— START OF DATA EXTRACT —

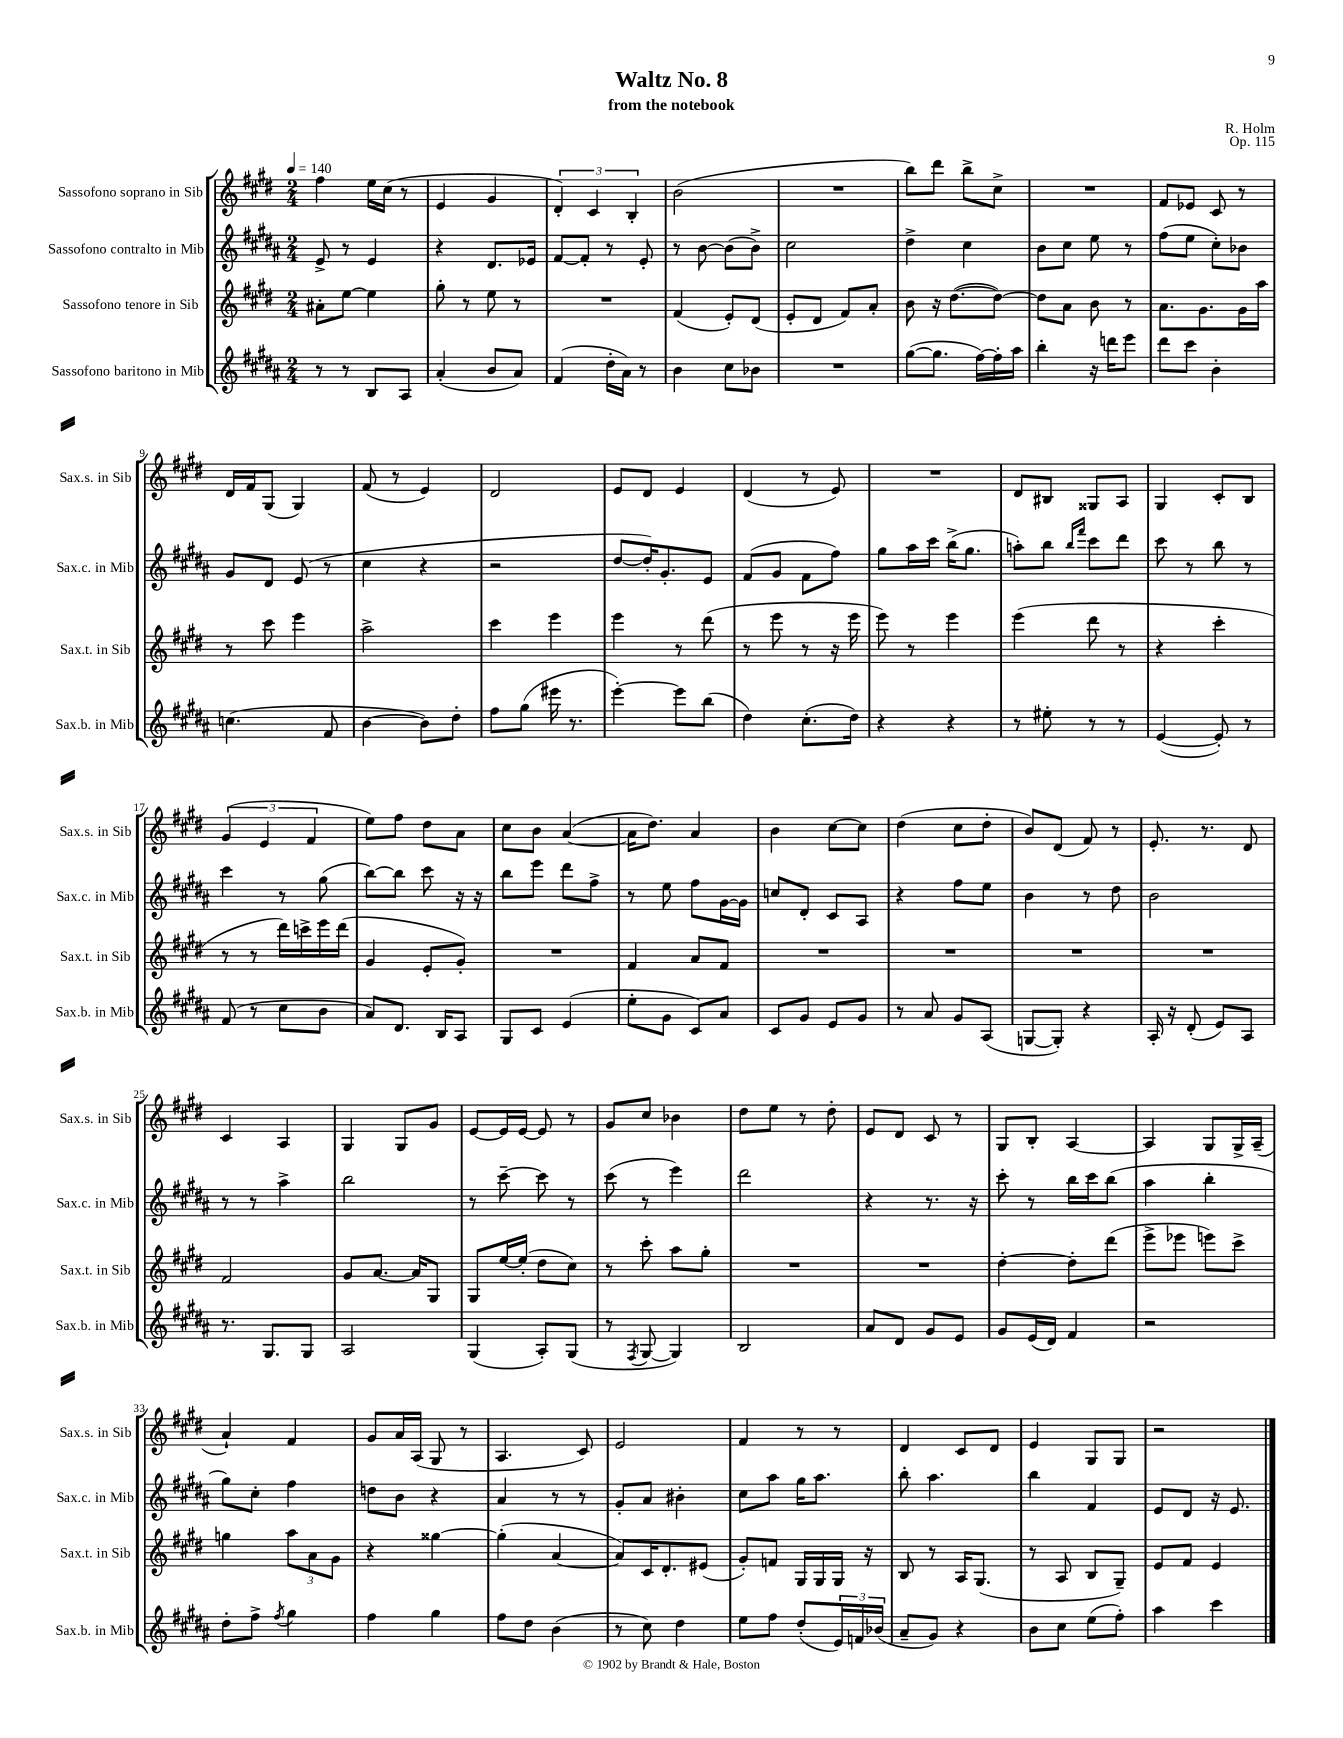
\header { title = "Waltz No. 8" composer = "R. Holm" subtitle = "from the notebook" opus = "Op. 115" }
<<
\new StaffGroup <<
\new Staff = "s0" \with { instrumentName = "Sassofono soprano in Sib" shortInstrumentName = "Sax.s. in Sib" } {
    \clef treble \key e \major \numericTimeSignature \time 2/4 \tempo 4 = 140
    fis''4 e''16 cis''16( r8 |
    e'4 gis'4 |
    \tuplet 3/2 { dis'4-.) cis'4 b4-. } |
    b'2( |
    R2 |
    b''8) dis'''8 b''8-> cis''8-> |
    R2 |
    fis'8 ees'8 cis'8 r8 |
    dis'16 fis'16 gis8( gis4) |
    fis'8( r8 e'4) |
    dis'2 |
    e'8 dis'8 e'4 |
    dis'4( r8 e'8) |
    R2 |
    dis'8 bis8 gisis8 a8 |
    gis4 cis'8-. b8 |
    \tuplet 3/2 { gis'4( e'4 fis'4 } |
    e''8) fis''8 dis''8 a'8 |
    cis''8 b'8 a'4~( |
    a'16 dis''8.) a'4 |
    b'4 cis''8~ cis''8 |
    dis''4( cis''8 dis''8-. |
    b'8) dis'8( fis'8) r8 |
    e'8.-. r8. dis'8 |
    cis'4 a4 |
    gis4 gis8 gis'8 |
    e'8~ e'16 e'16~ e'8 r8 |
    gis'8 cis''8 bes'4 |
    dis''8 e''8 r8 dis''8-. |
    e'8 dis'8 cis'8 r8 |
    gis8 b8-. a4~ |
    a4 gis8 gis16-> a16--( |
    a'4-!) fis'4 |
    gis'8 a'16 a16( gis8 r8 |
    a4. cis'8) |
    e'2 |
    fis'4 r8 r8 |
    dis'4 cis'8 dis'8 |
    e'4 gis8 gis8 |
    r2 \bar "|." |
}
\new Staff = "s1" \with { instrumentName = "Sassofono contralto in Mib" shortInstrumentName = "Sax.c. in Mib" } {
    \clef treble \key b \major \numericTimeSignature \time 2/4
    e'8-> r8 e'4 |
    r4 dis'8. ees'16 |
    fis'8~ fis'8-. r8 e'8-. |
    r8 b'8~ b'8( b'8->) |
    cis''2 |
    dis''4-> cis''4 |
    b'8 cis''8 e''8 r8 |
    fis''8( e''8 cis''8-.) bes'8 |
    gis'8 dis'8 e'8( r8 |
    cis''4 r4 |
    r2 |
    dis''8~ dis''16-.) gis'8.-. e'8 |
    fis'8( gis'8 fis'8 fis''8) |
    gis''8 ais''16 cis'''16 b''16->( gis''8. |
    a''8-.) b''8 \grace { b''16 fis'''16 } cis'''8 dis'''8 |
    cis'''8 r8 b''8 r8 |
    cis'''4 r8 gis''8( |
    b''8~) b''8 cis'''8 r16 r16 |
    b''8 e'''8 dis'''8 fis''8-> |
    r8 e''8 fis''8 gis'16~ gis'16 |
    c''8 dis'8-. cis'8 ais8 |
    r4 fis''8 e''8 |
    b'4 r8 dis''8 |
    b'2 |
    r8 r8 ais''4-> |
    b''2 |
    r8 cis'''8~-- cis'''8 r8 |
    cis'''8( r8 e'''4) |
    dis'''2 |
    r4 r8. r16 |
    cis'''8-. r8 b''16 cis'''16 b''8( |
    ais''4 b''4-. |
    gis''8) cis''8-. fis''4 |
    d''8 b'8 r4 |
    ais'4 r8 r8 |
    gis'8-. ais'8 bis'4-. |
    cis''8 ais''8 gis''16 ais''8. |
    b''8-. ais''4. |
    b''4 fis'4 |
    e'8 dis'8 r16 e'8. \bar "|." |
}
\new Staff = "s2" \with { instrumentName = "Sassofono tenore in Sib" shortInstrumentName = "Sax.t. in Sib" } {
    \clef treble \key e \major \numericTimeSignature \time 2/4
    ais'8-. e''8~ e''4 |
    gis''8-. r8 e''8 r8 |
    R2 |
    fis'4( e'8-.) dis'8( |
    e'8-. dis'8 fis'8) a'8-. |
    b'8 r16 dis''8.~( dis''8~) |
    dis''8 a'8 b'8 r8 |
    a'8. gis'8. gis'16 a''16 |
    r8 cis'''8 e'''4 |
    a''2-> |
    cis'''4 e'''4 |
    e'''4 r8 dis'''8( |
    r8 e'''8 r8 r16 e'''16 |
    e'''8) r8 e'''4 |
    e'''4( dis'''8 r8 |
    r4 cis'''4-. |
    r8 r8 dis'''16) c'''16-> e'''16 dis'''16( |
    gis'4 e'8-. gis'8-.) |
    R2 |
    fis'4 a'8 fis'8 |
    R2 |
    R2 |
    R2 |
    R2 |
    fis'2 |
    gis'8 a'8.~ a'16 gis8 |
    gis8 e''16~ e''16-.( dis''8 cis''8) |
    r8 cis'''8-. a''8 gis''8-. |
    R2 |
    R2 |
    dis''4~-. dis''8-. dis'''8( |
    e'''8-> ees'''8 e'''8) cis'''8-> |
    g''4 \tuplet 3/2 { a''8 a'8 gis'8 } |
    r4 gisis''4~ |
    gisis''4-.( a'4~ |
    a'8) cis'16 dis'8.-. eis'8( |
    gis'8-.) f'8 gis16 gis16 gis16 r16 |
    b8 r8 a16 gis8.( |
    r8 a8 b8 gis8--) |
    e'8 fis'8 e'4 \bar "|." |
}
\new Staff = "s3" \with { instrumentName = "Sassofono baritono in Mib" shortInstrumentName = "Sax.b. in Mib" } {
    \clef treble \key b \major \numericTimeSignature \time 2/4
    r8 r8 b8 ais8 |
    ais'4-.( b'8 ais'8) |
    fis'4( dis''16-. ais'16) r8 |
    b'4 cis''8 bes'8 |
    R2 |
    gis''8~( gis''8. fis''16~) fis''16-. ais''16 |
    b''4-. r16 d'''16 e'''8 |
    dis'''8 cis'''8 b'4-. |
    c''4.( fis'8 |
    b'4~ b'8) dis''8-. |
    fis''8 gis''8( eis'''16 r8. |
    e'''4~-.) e'''8 b''8( |
    dis''4) cis''8.-.( dis''16) |
    r4 r4 |
    r8 eis''8-. r8 r8 |
    e'4~( e'8-.) r8 |
    fis'8( r8 cis''8 b'8 |
    ais'8) dis'8. b16 ais8 |
    gis8 cis'8 e'4( |
    e''8-. gis'8 cis'8) ais'8 |
    cis'8 gis'8 e'8 gis'8 |
    r8 ais'8 gis'8 ais8( |
    g8~ g8-.) r4 |
    ais16-. r16 dis'8-.( e'8) ais8 |
    r8. gis8. gis8 |
    ais2 |
    gis4( ais8-.) gis8( |
    r8 \acciaccatura { fis8 } gis8~ gis4) |
    b2 |
    ais'8 dis'8 gis'8 e'8 |
    gis'8 e'16( dis'16) fis'4 |
    r2 |
    dis''8-. fis''8-> \acciaccatura { fis''8 } gis''4 |
    fis''4 gis''4 |
    fis''8 dis''8 b'4( |
    r8 cis''8) dis''4 |
    e''8 fis''8 dis''8-.( \tuplet 3/2 { e'16) f'16 bes'16( } |
    ais'8-- gis'8) r4 |
    b'8 cis''8 e''8( fis''8-.) |
    ais''4 cis'''4 \bar "|." |
}
>>
>>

— END OF DATA EXTRACT —

REQUIRED WORK | Change "Waltz No. 8" to "Waltz No. 9" and write out the notation in the material again with no other change. Leave out the pictures.

FULL OUTPUT |
\header { title = "Waltz No. 9" composer = "R. Holm" subtitle = "from the notebook" opus = "Op. 115" }
<<
\new StaffGroup <<
\new Staff = "s0" \with { instrumentName = "Sassofono soprano in Sib" shortInstrumentName = "Sax.s. in Sib" } {
    \clef treble \key e \major \numericTimeSignature \time 2/4 \tempo 4 = 140
    fis''4 e''16 cis''16( r8 |
    e'4 gis'4 |
    \tuplet 3/2 { dis'4-.) cis'4 b4-. } |
    b'2( |
    R2 |
    b''8) dis'''8 b''8-> cis''8-> |
    R2 |
    fis'8 ees'8 cis'8 r8 |
    dis'16 fis'16 gis8( gis4) |
    fis'8( r8 e'4) |
    dis'2 |
    e'8 dis'8 e'4 |
    dis'4( r8 e'8) |
    R2 |
    dis'8 bis8 gisis8 a8 |
    gis4 cis'8-. b8 |
    \tuplet 3/2 { gis'4( e'4 fis'4 } |
    e''8) fis''8 dis''8 a'8 |
    cis''8 b'8 a'4~( |
    a'16 dis''8.) a'4 |
    b'4 cis''8~ cis''8 |
    dis''4( cis''8 dis''8-. |
    b'8) dis'8( fis'8) r8 |
    e'8.-. r8. dis'8 |
    cis'4 a4 |
    gis4 gis8 gis'8 |
    e'8~ e'16 e'16~ e'8 r8 |
    gis'8 cis''8 bes'4 |
    dis''8 e''8 r8 dis''8-. |
    e'8 dis'8 cis'8 r8 |
    gis8 b8-. a4~ |
    a4 gis8 gis16-> a16--( |
    a'4-!) fis'4 |
    gis'8 a'16 a16( gis8 r8 |
    a4. cis'8) |
    e'2 |
    fis'4 r8 r8 |
    dis'4 cis'8 dis'8 |
    e'4 gis8 gis8 |
    r2 \bar "|." |
}
\new Staff = "s1" \with { instrumentName = "Sassofono contralto in Mib" shortInstrumentName = "Sax.c. in Mib" } {
    \clef treble \key b \major \numericTimeSignature \time 2/4
    e'8-> r8 e'4 |
    r4 dis'8. ees'16 |
    fis'8~ fis'8-. r8 e'8-. |
    r8 b'8~ b'8( b'8->) |
    cis''2 |
    dis''4-> cis''4 |
    b'8 cis''8 e''8 r8 |
    fis''8( e''8 cis''8-.) bes'8 |
    gis'8 dis'8 e'8( r8 |
    cis''4 r4 |
    r2 |
    dis''8~ dis''16-.) gis'8.-. e'8 |
    fis'8( gis'8 fis'8 fis''8) |
    gis''8 ais''16 cis'''16 b''16->( gis''8. |
    a''8-.) b''8 \grace { b''16 fis'''16 } cis'''8 dis'''8 |
    cis'''8 r8 b''8 r8 |
    cis'''4 r8 gis''8( |
    b''8~) b''8 cis'''8 r16 r16 |
    b''8 e'''8 dis'''8 fis''8-> |
    r8 e''8 fis''8 gis'16~ gis'16 |
    c''8 dis'8-. cis'8 ais8 |
    r4 fis''8 e''8 |
    b'4 r8 dis''8 |
    b'2 |
    r8 r8 ais''4-> |
    b''2 |
    r8 cis'''8~-- cis'''8 r8 |
    cis'''8( r8 e'''4) |
    dis'''2 |
    r4 r8. r16 |
    cis'''8-. r8 b''16 cis'''16 b''8( |
    ais''4 b''4-. |
    gis''8) cis''8-. fis''4 |
    d''8 b'8 r4 |
    ais'4 r8 r8 |
    gis'8-. ais'8 bis'4-. |
    cis''8 ais''8 gis''16 ais''8. |
    b''8-. ais''4. |
    b''4 fis'4 |
    e'8 dis'8 r16 e'8. \bar "|." |
}
\new Staff = "s2" \with { instrumentName = "Sassofono tenore in Sib" shortInstrumentName = "Sax.t. in Sib" } {
    \clef treble \key e \major \numericTimeSignature \time 2/4
    ais'8-. e''8~ e''4 |
    gis''8-. r8 e''8 r8 |
    R2 |
    fis'4( e'8-.) dis'8( |
    e'8-. dis'8 fis'8) a'8-. |
    b'8 r16 dis''8.~( dis''8~) |
    dis''8 a'8 b'8 r8 |
    a'8. gis'8. gis'16 a''16 |
    r8 cis'''8 e'''4 |
    a''2-> |
    cis'''4 e'''4 |
    e'''4 r8 dis'''8( |
    r8 e'''8 r8 r16 e'''16 |
    e'''8) r8 e'''4 |
    e'''4( dis'''8 r8 |
    r4 cis'''4-. |
    r8 r8 dis'''16) c'''16-> e'''16 dis'''16( |
    gis'4 e'8-. gis'8-.) |
    R2 |
    fis'4 a'8 fis'8 |
    R2 |
    R2 |
    R2 |
    R2 |
    fis'2 |
    gis'8 a'8.~ a'16 gis8 |
    gis8 e''16~ e''16-.( dis''8 cis''8) |
    r8 cis'''8-. a''8 gis''8-. |
    R2 |
    R2 |
    dis''4~-. dis''8-. dis'''8( |
    e'''8-> ees'''8 e'''8) cis'''8-> |
    g''4 \tuplet 3/2 { a''8 a'8 gis'8 } |
    r4 gisis''4~ |
    gisis''4-.( a'4~ |
    a'8) cis'16 dis'8.-. eis'8( |
    gis'8-.) f'8 gis16 gis16 gis16 r16 |
    b8 r8 a16 gis8.( |
    r8 a8 b8 gis8--) |
    e'8 fis'8 e'4 \bar "|." |
}
\new Staff = "s3" \with { instrumentName = "Sassofono baritono in Mib" shortInstrumentName = "Sax.b. in Mib" } {
    \clef treble \key b \major \numericTimeSignature \time 2/4
    r8 r8 b8 ais8 |
    ais'4-.( b'8 ais'8) |
    fis'4( dis''16-. ais'16) r8 |
    b'4 cis''8 bes'8 |
    R2 |
    gis''8~( gis''8. fis''16~) fis''16-. ais''16 |
    b''4-. r16 d'''16 e'''8 |
    dis'''8 cis'''8 b'4-. |
    c''4.( fis'8 |
    b'4~ b'8) dis''8-. |
    fis''8 gis''8( eis'''16 r8. |
    e'''4~-.) e'''8 b''8( |
    dis''4) cis''8.-.( dis''16) |
    r4 r4 |
    r8 eis''8-. r8 r8 |
    e'4~( e'8-.) r8 |
    fis'8( r8 cis''8 b'8 |
    ais'8) dis'8. b16 ais8 |
    gis8 cis'8 e'4( |
    e''8-. gis'8 cis'8) ais'8 |
    cis'8 gis'8 e'8 gis'8 |
    r8 ais'8 gis'8 ais8( |
    g8~ g8-.) r4 |
    ais16-. r16 dis'8-.( e'8) ais8 |
    r8. gis8. gis8 |
    ais2 |
    gis4( ais8-.) gis8( |
    r8 \acciaccatura { fis8 } gis8~ gis4) |
    b2 |
    ais'8 dis'8 gis'8 e'8 |
    gis'8 e'16( dis'16) fis'4 |
    r2 |
    dis''8-. fis''8-> \acciaccatura { fis''8 } gis''4 |
    fis''4 gis''4 |
    fis''8 dis''8 b'4( |
    r8 cis''8) dis''4 |
    e''8 fis''8 dis''8-.( \tuplet 3/2 { e'16) f'16 bes'16( } |
    ais'8-- gis'8) r4 |
    b'8 cis''8 e''8( fis''8-.) |
    ais''4 cis'''4 \bar "|." |
}
>>
>>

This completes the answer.